▶ [Exercise prompt]:
Where does the string "calculator" appear? Copy every line of the entries below that holds it.

▶ [Records provided]:
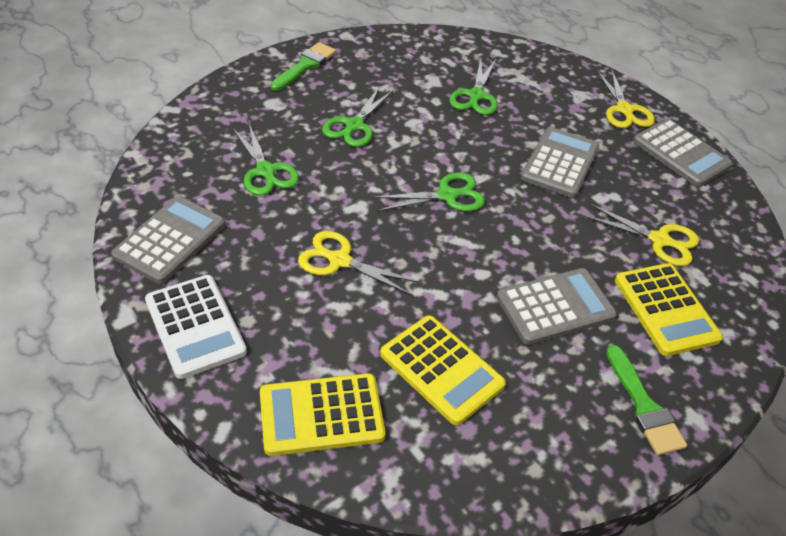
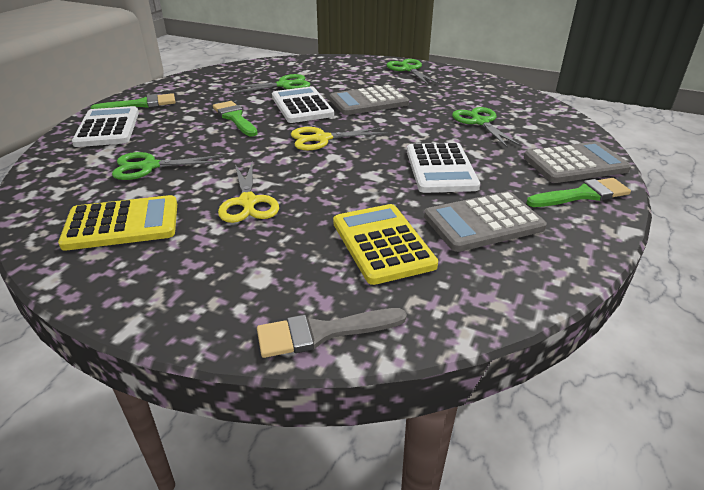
green brush: 2 -> 3
grey brush: 0 -> 1
grey calculator: 4 -> 3
white calculator: 1 -> 3
yellow calculator: 3 -> 2
yellow scissors: 3 -> 2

▶ [Expected output]:
grey calculator: 4 -> 3
white calculator: 1 -> 3
yellow calculator: 3 -> 2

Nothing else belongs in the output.